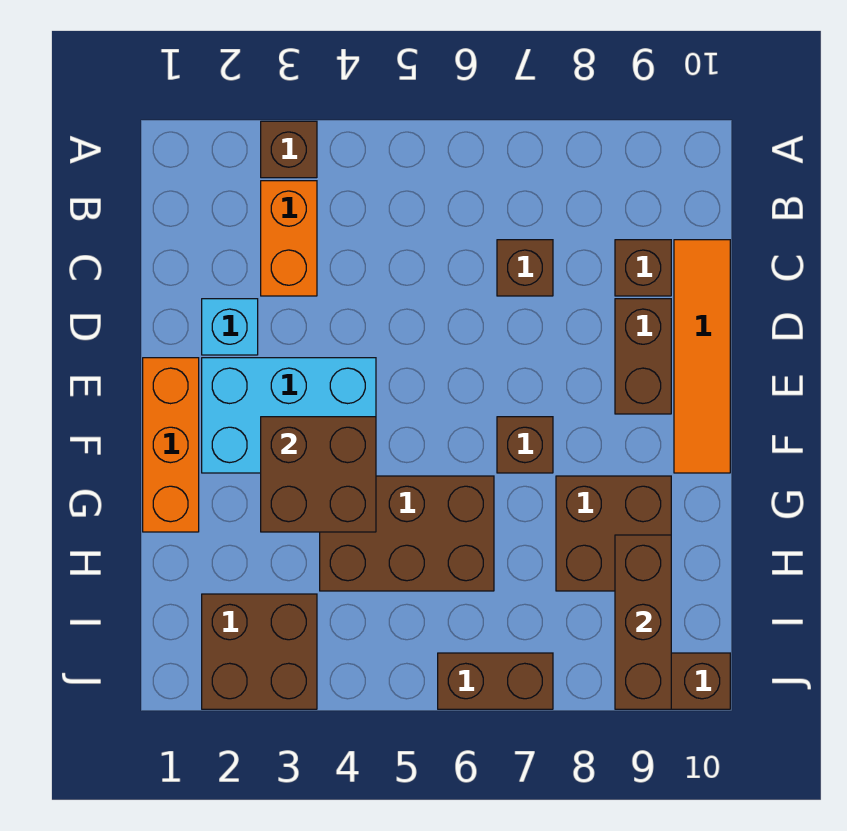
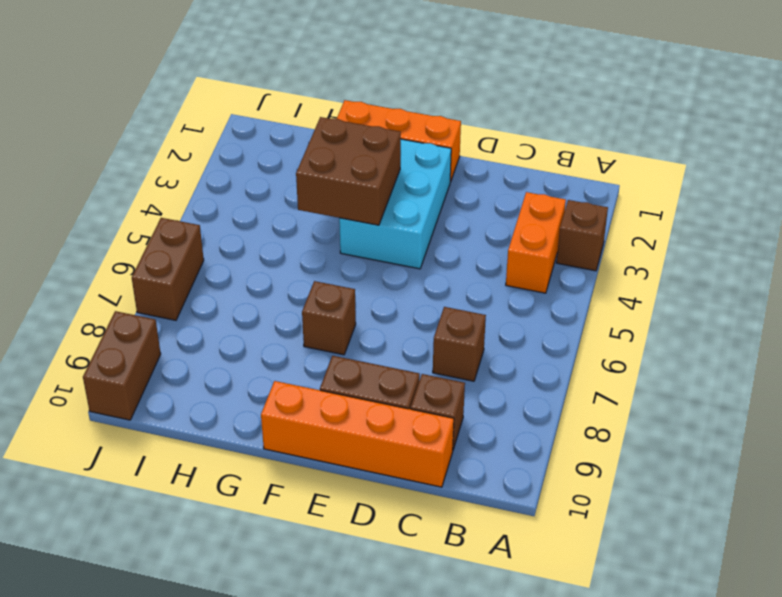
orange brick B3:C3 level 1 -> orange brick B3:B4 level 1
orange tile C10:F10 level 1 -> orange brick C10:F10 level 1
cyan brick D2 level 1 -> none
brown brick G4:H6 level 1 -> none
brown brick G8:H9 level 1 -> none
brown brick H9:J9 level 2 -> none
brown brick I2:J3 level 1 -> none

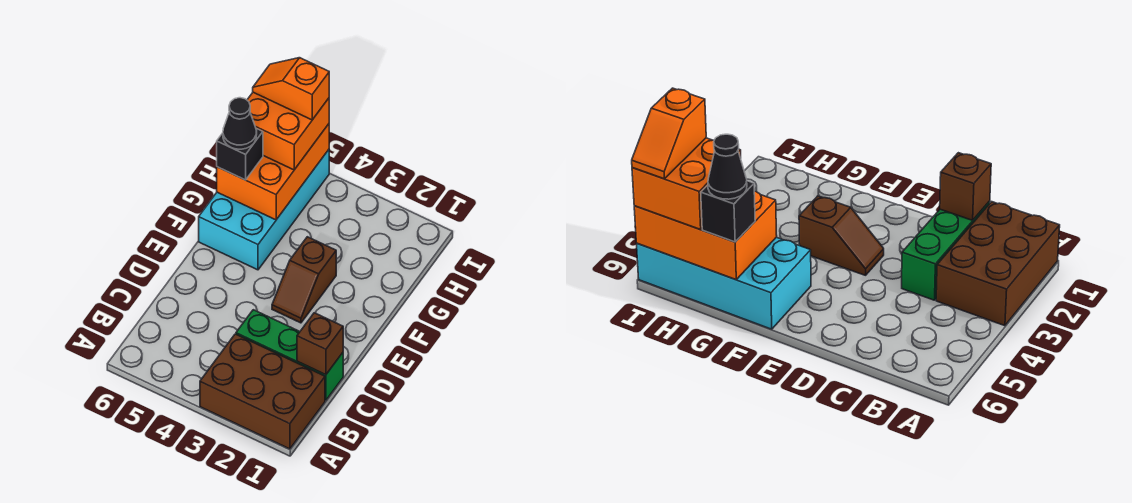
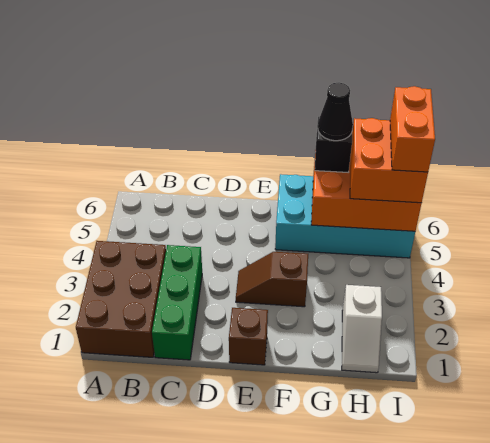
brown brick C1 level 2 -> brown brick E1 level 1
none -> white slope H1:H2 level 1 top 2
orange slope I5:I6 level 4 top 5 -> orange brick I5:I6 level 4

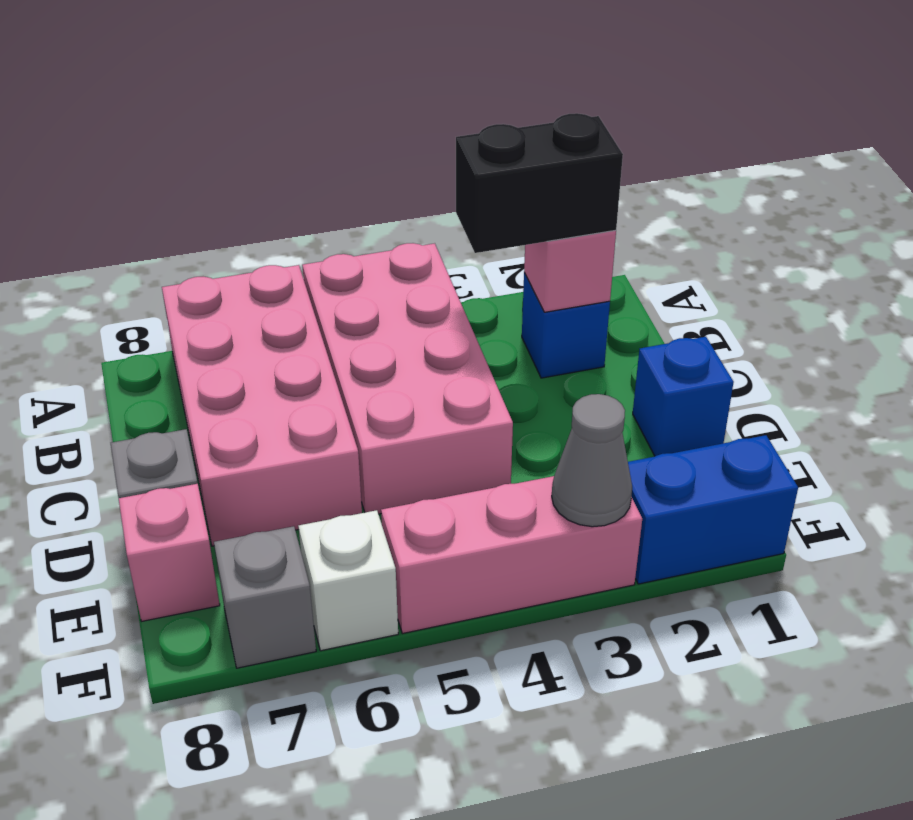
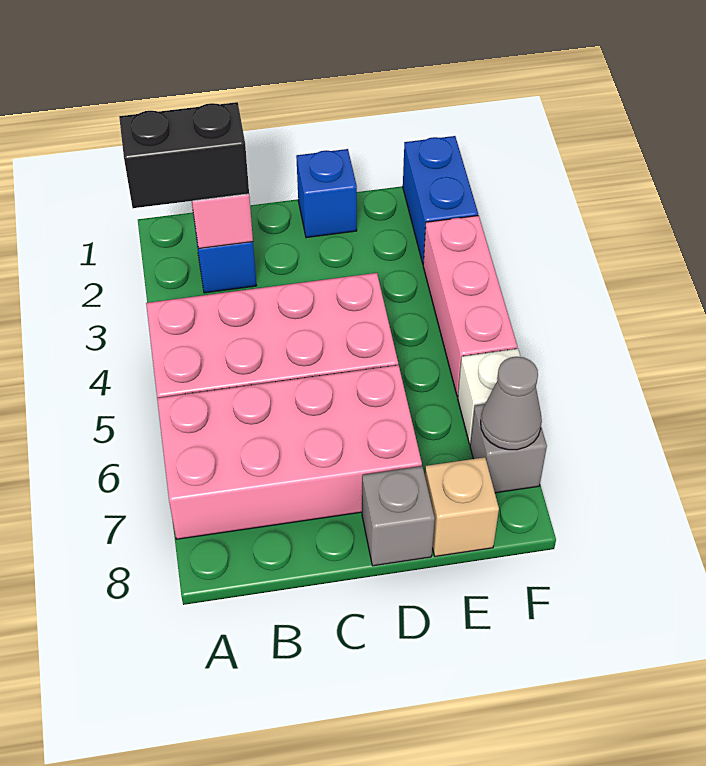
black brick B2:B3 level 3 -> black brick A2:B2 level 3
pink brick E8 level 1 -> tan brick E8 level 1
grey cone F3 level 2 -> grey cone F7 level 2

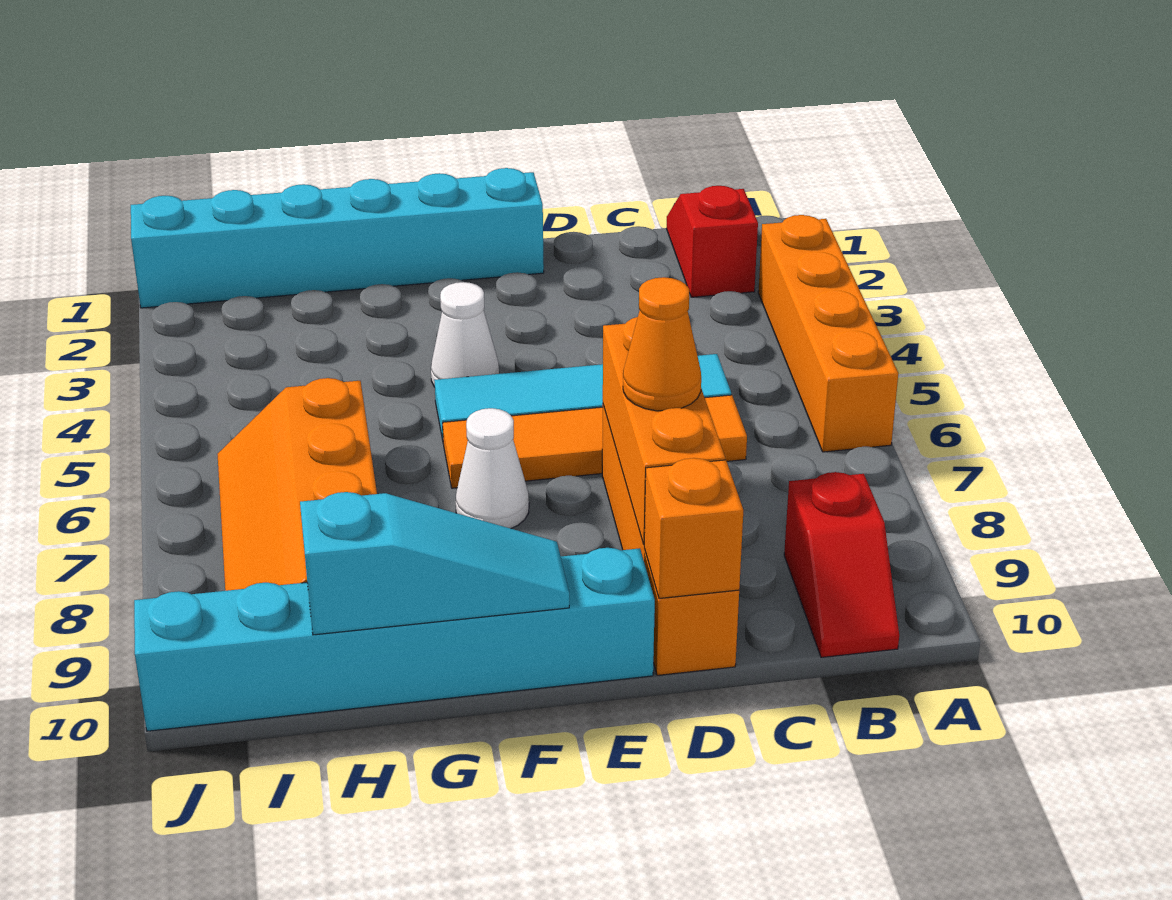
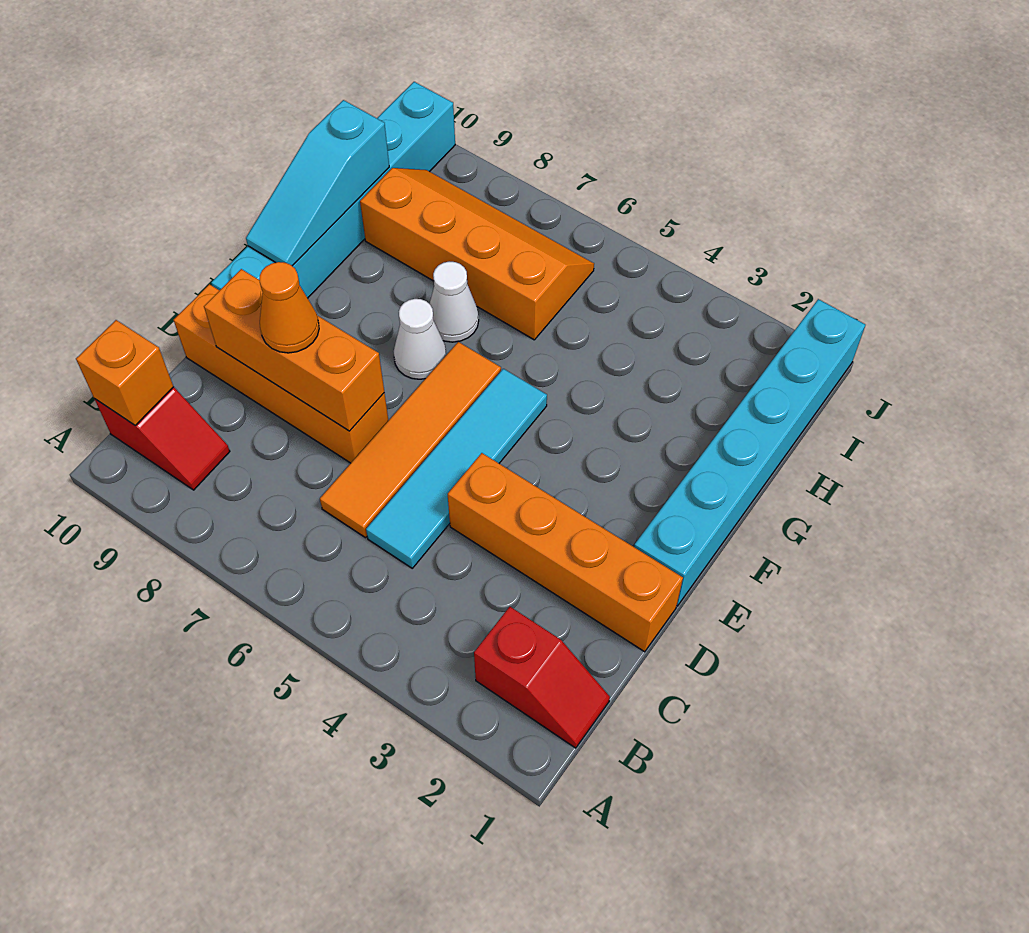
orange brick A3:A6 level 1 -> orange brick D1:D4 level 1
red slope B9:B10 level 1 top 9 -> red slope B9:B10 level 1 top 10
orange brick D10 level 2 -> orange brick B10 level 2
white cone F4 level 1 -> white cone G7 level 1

**Task requirements**
What is needed is an exact reproduction of the data, pictures excluded.

**Exercise solution**
orange brick B3:C3 level 1 -> orange brick B3:B4 level 1
orange tile C10:F10 level 1 -> orange brick C10:F10 level 1
cyan brick D2 level 1 -> none
brown brick G4:H6 level 1 -> none
brown brick G8:H9 level 1 -> none
brown brick H9:J9 level 2 -> none
brown brick I2:J3 level 1 -> none

brown brick C1 level 2 -> brown brick E1 level 1
none -> white slope H1:H2 level 1 top 2
orange slope I5:I6 level 4 top 5 -> orange brick I5:I6 level 4

black brick B2:B3 level 3 -> black brick A2:B2 level 3
pink brick E8 level 1 -> tan brick E8 level 1
grey cone F3 level 2 -> grey cone F7 level 2

orange brick A3:A6 level 1 -> orange brick D1:D4 level 1
red slope B9:B10 level 1 top 9 -> red slope B9:B10 level 1 top 10
orange brick D10 level 2 -> orange brick B10 level 2
white cone F4 level 1 -> white cone G7 level 1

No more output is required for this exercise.